### Your assignment
Give the count of lines that hold the word "RELAY" in this listing, with nothing added.
___ Extracted records ___
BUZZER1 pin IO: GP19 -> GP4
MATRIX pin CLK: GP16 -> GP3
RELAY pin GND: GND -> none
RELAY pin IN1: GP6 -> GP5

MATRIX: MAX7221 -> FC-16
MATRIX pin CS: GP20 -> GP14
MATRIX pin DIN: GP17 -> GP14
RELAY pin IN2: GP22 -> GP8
___
### Answer to this task
3